▸ Stated goal: Please find each line below that contains the string "kern", and copy every such line in full.

[Collection entries]
START

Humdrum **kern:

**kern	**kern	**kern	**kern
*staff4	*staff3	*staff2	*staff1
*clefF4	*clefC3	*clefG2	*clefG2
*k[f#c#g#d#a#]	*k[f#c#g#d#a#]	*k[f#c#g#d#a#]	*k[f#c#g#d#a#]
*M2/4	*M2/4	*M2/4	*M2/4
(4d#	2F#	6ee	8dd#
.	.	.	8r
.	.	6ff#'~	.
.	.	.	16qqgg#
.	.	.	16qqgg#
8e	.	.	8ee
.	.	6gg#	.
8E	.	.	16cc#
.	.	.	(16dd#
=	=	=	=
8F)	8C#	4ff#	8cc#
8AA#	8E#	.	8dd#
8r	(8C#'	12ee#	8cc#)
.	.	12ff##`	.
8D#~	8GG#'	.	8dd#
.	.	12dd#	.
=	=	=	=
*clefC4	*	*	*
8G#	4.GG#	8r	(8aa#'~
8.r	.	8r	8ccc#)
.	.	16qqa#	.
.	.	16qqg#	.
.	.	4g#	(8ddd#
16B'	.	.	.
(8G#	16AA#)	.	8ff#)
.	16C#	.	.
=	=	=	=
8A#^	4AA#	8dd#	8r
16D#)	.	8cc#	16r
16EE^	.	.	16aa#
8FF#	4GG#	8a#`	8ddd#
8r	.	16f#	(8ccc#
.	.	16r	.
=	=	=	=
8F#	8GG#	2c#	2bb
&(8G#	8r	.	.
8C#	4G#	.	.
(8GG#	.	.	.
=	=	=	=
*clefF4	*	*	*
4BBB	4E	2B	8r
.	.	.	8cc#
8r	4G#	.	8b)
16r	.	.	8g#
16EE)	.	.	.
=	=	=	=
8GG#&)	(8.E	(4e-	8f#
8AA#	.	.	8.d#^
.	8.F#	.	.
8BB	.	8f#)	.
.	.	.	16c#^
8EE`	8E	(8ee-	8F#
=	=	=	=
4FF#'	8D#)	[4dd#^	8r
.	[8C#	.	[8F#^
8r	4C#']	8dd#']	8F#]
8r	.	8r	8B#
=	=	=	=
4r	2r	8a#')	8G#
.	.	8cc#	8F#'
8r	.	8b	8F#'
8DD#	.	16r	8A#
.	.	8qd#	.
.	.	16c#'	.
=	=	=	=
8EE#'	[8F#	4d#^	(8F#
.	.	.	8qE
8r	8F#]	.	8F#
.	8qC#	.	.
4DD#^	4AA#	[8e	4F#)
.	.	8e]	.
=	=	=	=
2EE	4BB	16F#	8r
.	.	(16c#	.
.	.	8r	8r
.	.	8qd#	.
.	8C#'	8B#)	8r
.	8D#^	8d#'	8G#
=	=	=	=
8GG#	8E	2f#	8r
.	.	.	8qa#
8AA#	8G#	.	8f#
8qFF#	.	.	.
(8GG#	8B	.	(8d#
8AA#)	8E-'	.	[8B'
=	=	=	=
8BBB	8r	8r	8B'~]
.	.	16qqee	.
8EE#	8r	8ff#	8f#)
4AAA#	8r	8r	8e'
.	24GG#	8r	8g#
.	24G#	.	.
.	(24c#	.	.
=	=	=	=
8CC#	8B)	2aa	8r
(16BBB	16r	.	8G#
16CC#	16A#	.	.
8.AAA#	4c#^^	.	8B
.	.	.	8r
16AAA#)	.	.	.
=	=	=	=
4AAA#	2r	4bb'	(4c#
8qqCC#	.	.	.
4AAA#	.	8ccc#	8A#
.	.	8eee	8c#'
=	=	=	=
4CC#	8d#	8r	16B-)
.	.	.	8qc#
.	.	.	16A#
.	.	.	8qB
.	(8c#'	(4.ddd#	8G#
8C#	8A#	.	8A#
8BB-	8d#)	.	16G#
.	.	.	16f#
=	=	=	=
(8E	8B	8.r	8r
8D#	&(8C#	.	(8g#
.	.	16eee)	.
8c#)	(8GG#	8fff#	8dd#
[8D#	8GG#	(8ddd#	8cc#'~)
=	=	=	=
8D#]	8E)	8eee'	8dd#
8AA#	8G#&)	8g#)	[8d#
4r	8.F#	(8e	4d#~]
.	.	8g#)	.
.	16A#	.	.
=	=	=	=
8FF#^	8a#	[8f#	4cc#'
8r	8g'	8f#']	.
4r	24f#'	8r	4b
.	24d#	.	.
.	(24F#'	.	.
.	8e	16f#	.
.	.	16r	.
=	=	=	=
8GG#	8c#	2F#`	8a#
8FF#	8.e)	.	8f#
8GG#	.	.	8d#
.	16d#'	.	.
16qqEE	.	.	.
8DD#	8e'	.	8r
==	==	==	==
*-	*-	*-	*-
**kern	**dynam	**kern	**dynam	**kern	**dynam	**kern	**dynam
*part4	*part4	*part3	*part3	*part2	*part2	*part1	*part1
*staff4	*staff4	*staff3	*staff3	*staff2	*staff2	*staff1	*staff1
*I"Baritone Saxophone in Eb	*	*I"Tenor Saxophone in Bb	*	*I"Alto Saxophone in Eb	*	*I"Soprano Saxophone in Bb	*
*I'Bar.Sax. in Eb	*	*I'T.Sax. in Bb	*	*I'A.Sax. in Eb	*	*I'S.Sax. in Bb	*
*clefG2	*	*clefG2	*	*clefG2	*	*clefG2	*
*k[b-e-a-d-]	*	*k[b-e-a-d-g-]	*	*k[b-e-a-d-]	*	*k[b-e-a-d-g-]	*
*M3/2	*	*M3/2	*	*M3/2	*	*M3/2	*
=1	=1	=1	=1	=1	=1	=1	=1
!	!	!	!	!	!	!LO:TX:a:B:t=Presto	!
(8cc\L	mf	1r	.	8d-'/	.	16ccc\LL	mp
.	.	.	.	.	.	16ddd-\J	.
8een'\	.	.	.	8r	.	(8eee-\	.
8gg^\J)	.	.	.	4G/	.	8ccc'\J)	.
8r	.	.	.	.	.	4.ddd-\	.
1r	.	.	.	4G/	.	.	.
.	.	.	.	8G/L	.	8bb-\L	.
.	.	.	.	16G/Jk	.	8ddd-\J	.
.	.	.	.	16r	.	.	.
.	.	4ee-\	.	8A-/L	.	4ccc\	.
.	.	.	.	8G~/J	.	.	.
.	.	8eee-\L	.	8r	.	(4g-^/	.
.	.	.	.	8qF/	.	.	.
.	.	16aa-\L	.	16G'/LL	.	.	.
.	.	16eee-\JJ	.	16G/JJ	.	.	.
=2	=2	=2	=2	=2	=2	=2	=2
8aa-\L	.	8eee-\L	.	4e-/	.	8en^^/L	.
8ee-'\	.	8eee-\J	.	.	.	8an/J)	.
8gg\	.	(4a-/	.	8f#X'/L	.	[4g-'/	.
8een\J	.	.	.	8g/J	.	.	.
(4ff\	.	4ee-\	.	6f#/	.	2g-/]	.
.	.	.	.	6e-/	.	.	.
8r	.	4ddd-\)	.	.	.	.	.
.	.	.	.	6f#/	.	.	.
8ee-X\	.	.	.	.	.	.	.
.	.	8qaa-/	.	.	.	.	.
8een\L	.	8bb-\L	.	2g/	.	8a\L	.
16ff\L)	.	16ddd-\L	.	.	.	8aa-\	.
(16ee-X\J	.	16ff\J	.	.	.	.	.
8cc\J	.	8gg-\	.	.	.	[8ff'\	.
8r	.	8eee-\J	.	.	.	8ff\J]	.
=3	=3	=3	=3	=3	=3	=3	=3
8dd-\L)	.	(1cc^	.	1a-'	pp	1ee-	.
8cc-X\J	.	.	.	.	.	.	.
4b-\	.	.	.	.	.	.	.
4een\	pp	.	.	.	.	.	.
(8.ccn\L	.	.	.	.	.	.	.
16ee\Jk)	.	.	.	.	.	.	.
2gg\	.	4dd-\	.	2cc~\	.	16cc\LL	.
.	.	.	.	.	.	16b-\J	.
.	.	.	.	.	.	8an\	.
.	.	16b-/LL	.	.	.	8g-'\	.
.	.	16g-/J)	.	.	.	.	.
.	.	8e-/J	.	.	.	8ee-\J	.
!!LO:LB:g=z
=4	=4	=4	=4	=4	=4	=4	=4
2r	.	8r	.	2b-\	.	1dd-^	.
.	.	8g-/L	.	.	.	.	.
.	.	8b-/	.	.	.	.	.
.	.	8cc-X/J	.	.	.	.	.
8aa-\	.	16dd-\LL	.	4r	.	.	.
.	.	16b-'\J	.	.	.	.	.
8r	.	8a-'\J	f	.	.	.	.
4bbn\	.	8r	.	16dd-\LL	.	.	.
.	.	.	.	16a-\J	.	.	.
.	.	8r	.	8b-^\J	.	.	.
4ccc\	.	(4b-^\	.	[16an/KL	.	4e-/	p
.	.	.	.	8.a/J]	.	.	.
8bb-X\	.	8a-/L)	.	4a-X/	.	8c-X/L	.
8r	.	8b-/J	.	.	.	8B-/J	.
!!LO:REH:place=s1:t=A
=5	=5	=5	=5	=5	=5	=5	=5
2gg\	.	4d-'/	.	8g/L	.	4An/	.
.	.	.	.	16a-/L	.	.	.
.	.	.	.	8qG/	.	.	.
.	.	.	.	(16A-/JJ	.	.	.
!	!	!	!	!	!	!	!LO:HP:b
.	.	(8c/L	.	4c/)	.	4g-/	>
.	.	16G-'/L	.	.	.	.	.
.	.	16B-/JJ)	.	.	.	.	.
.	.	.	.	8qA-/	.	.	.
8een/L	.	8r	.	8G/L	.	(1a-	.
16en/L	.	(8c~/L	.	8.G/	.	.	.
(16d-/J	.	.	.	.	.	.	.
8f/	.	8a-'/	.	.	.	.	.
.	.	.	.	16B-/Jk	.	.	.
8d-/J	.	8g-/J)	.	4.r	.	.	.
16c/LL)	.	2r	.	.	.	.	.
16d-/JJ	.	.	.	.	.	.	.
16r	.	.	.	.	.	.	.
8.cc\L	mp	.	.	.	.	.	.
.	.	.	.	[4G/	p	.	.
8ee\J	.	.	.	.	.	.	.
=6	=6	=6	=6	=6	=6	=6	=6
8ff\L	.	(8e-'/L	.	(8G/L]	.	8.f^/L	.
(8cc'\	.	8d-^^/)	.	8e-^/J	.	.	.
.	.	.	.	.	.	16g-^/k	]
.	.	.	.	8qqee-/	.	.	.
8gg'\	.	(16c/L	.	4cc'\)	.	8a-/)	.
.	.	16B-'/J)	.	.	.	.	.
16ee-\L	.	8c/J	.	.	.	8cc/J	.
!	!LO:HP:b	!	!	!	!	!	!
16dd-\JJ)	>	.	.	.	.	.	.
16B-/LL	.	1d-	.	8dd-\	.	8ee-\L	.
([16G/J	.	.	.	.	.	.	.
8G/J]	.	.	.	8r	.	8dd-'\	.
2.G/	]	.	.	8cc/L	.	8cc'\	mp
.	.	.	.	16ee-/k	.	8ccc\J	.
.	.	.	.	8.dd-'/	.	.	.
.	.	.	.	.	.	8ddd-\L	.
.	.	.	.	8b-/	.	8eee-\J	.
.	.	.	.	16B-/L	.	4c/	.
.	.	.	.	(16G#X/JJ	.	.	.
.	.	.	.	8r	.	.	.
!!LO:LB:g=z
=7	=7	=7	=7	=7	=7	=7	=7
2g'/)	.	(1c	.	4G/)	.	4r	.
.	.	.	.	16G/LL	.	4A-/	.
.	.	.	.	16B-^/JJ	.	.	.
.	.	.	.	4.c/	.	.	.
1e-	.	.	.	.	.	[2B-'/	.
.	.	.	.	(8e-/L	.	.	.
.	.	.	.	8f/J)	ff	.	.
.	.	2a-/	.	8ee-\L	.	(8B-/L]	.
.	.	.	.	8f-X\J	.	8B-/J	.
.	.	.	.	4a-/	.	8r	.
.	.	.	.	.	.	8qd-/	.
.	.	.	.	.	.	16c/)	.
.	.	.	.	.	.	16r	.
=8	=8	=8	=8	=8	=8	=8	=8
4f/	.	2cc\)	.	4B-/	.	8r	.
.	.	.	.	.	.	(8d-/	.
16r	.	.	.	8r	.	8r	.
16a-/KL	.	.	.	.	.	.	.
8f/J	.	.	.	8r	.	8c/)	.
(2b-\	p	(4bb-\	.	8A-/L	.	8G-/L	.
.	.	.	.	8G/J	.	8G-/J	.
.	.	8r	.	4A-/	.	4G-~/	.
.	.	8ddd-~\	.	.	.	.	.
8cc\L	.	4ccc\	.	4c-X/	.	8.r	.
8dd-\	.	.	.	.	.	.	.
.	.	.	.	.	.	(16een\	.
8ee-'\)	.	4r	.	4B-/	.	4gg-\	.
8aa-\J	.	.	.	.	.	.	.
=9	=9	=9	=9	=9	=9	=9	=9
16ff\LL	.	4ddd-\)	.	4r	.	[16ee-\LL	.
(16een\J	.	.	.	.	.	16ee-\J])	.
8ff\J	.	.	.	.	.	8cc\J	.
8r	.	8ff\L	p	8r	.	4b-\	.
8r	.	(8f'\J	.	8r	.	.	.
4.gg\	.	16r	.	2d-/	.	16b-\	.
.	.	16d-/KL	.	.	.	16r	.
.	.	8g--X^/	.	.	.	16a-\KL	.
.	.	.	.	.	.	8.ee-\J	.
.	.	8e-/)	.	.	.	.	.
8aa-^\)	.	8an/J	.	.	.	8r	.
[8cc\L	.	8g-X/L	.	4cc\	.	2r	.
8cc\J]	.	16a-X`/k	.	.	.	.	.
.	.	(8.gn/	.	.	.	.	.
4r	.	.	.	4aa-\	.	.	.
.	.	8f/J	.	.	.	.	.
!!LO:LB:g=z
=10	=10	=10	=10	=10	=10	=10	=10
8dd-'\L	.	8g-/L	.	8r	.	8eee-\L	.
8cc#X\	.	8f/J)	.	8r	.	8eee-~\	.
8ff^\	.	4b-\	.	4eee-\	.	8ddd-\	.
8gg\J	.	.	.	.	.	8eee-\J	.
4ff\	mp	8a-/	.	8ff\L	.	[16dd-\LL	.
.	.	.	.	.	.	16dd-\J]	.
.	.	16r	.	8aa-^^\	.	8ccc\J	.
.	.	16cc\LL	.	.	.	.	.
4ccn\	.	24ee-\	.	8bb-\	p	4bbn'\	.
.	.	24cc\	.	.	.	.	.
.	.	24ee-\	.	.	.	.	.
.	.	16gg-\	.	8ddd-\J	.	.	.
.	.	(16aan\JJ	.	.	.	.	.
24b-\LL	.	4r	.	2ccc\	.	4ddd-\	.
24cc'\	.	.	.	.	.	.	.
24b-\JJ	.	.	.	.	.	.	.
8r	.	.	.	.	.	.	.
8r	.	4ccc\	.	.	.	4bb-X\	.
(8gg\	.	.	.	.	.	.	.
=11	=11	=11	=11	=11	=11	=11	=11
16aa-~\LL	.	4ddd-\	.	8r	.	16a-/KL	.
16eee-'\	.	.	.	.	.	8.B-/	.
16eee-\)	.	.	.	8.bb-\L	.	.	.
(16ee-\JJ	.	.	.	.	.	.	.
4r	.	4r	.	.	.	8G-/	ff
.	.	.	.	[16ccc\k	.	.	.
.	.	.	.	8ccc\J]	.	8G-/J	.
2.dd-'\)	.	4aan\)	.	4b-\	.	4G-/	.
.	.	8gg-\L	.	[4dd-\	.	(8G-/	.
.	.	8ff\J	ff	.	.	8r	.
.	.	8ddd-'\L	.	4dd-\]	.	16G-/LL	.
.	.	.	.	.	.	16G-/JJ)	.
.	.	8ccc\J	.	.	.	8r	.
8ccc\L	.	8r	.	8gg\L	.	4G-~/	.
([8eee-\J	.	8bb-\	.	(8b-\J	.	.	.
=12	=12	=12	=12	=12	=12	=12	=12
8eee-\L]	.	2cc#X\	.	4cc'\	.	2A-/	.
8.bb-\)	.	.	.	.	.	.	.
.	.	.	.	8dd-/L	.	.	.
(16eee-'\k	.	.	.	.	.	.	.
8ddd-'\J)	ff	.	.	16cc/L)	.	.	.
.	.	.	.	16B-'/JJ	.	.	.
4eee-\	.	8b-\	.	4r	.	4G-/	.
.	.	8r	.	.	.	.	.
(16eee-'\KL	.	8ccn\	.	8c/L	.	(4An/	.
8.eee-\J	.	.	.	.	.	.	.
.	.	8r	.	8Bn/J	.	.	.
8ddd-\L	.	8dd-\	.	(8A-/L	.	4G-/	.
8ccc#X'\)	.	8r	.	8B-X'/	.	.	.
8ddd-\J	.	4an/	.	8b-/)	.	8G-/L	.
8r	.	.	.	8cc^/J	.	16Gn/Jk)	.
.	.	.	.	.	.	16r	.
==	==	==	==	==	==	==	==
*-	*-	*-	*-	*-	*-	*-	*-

END

▸ Right answer:
Humdrum **kern:
**kern	**kern	**kern	**kern
**kern	**dynam	**kern	**dynam	**kern	**dynam	**kern	**dynam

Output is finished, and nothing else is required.